[Collection entries]
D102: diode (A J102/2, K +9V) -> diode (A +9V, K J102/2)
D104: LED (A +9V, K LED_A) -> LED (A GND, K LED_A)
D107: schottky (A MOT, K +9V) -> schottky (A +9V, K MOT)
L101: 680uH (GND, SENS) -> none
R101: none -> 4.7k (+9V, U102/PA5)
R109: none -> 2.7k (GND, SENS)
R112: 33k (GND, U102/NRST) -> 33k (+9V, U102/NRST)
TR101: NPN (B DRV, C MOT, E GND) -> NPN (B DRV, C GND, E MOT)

▶ Task
Start at the line with "R112: 33k (GND, U102/NRST)" and stop at the end of the records. Write those lines out exactly and add nothing.

▶ Result for this task
R112: 33k (GND, U102/NRST) -> 33k (+9V, U102/NRST)
TR101: NPN (B DRV, C MOT, E GND) -> NPN (B DRV, C GND, E MOT)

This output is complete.